Recorded data:
┌──
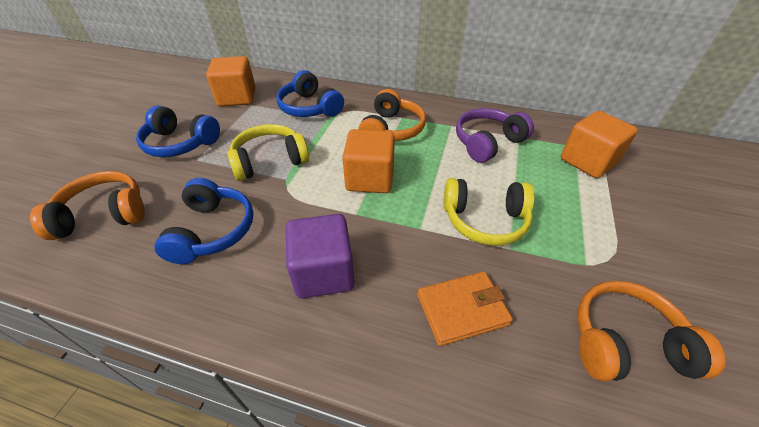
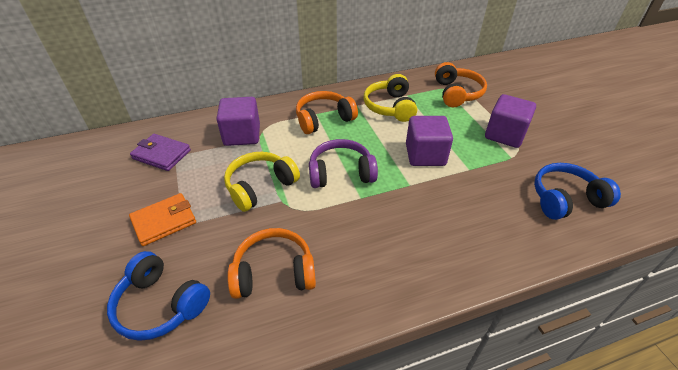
blue headphones: 3 -> 2
orange cube: 3 -> 0
purple cube: 1 -> 3
purple wallet: 0 -> 1

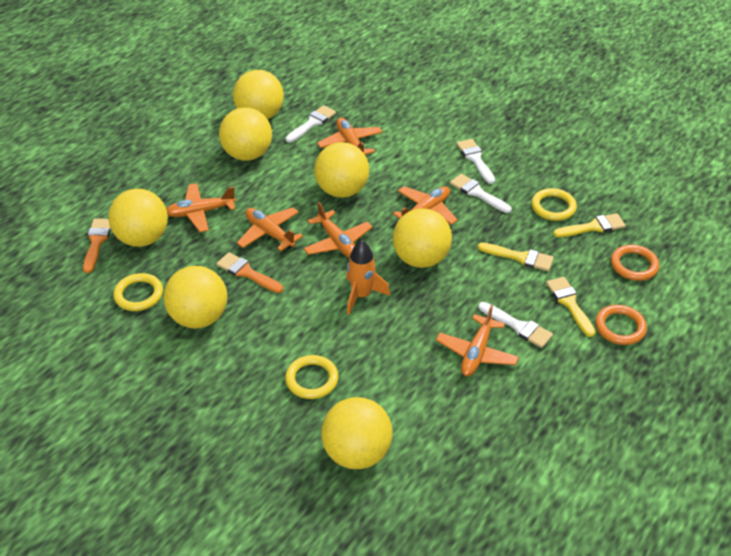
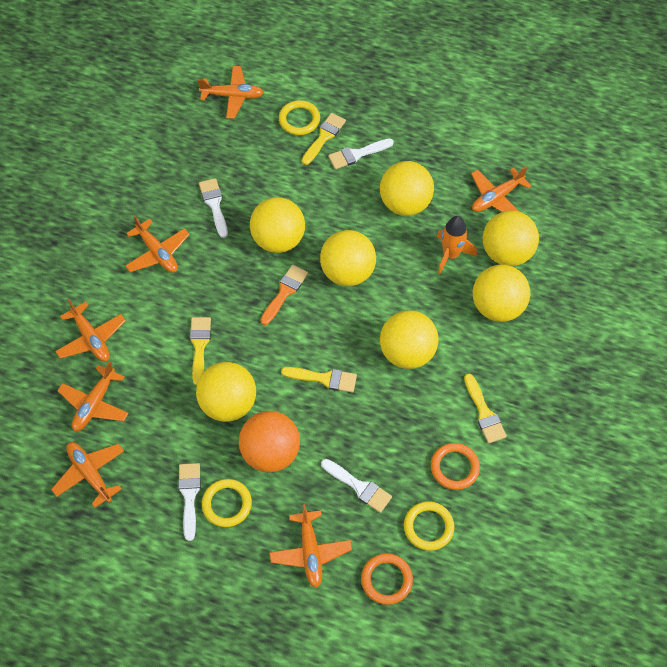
orange ball: 0 -> 1
orange brush: 2 -> 1
orange plane: 6 -> 7
yellow brush: 3 -> 4

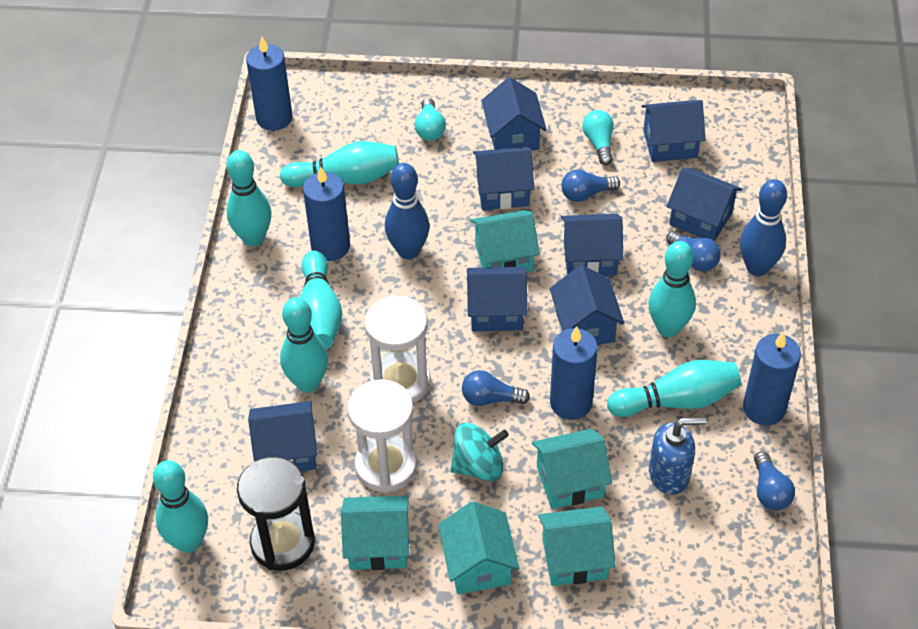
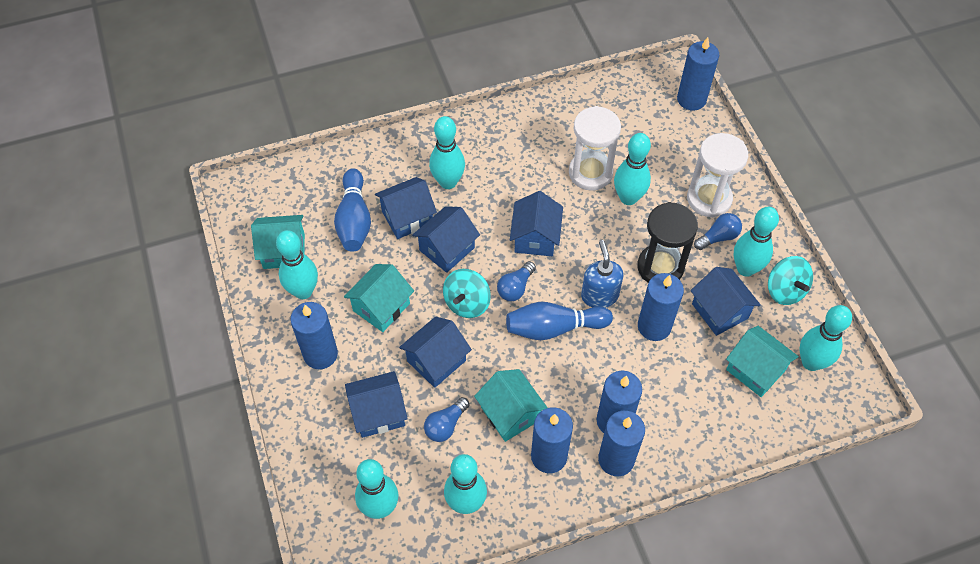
blue candle: 4 -> 6
blue house: 8 -> 6
blue light bulb: 4 -> 3
turquoise house: 5 -> 4
turquoise light bulb: 2 -> 0
turquoise spinning top: 1 -> 2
└──
Counting the line that contains "blue candle: 4 -> 6" as the first, copy exactly every line through the end of the records, and nothing else.

blue candle: 4 -> 6
blue house: 8 -> 6
blue light bulb: 4 -> 3
turquoise house: 5 -> 4
turquoise light bulb: 2 -> 0
turquoise spinning top: 1 -> 2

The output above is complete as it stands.